In full and word for word, copy the listing; no pictures belong in the copy.

* Raw data *
*** Block opens ***
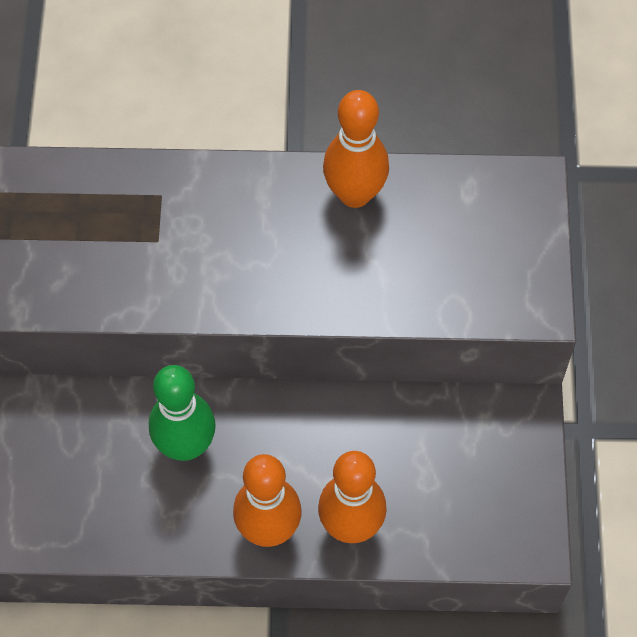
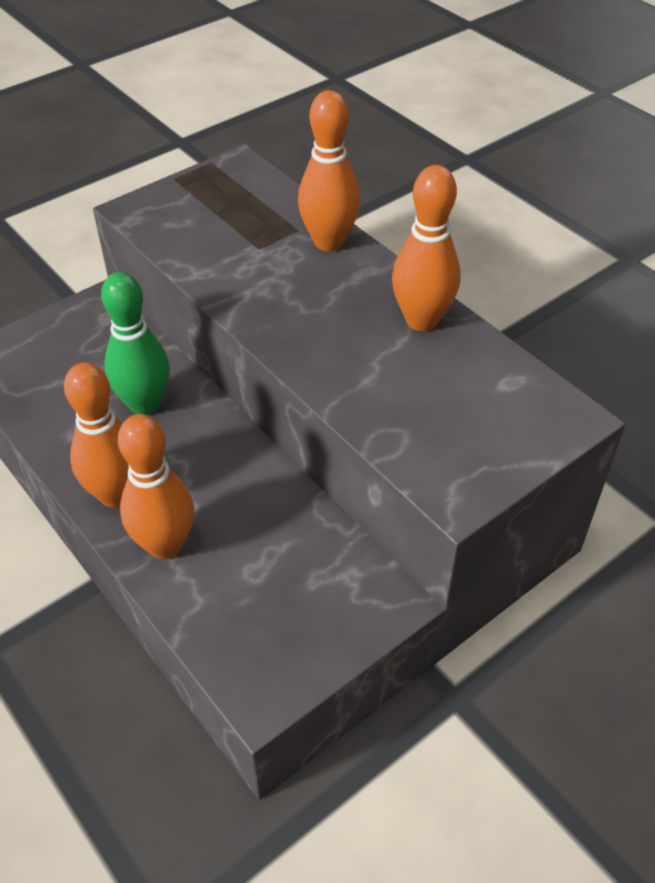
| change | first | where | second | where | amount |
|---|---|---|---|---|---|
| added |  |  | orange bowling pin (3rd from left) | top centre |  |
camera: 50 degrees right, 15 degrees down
*** Block closes ***
* Written answer *
| change | first | where | second | where | amount |
|---|---|---|---|---|---|
| added |  |  | orange bowling pin (3rd from left) | top centre |  |
camera: 50 degrees right, 15 degrees down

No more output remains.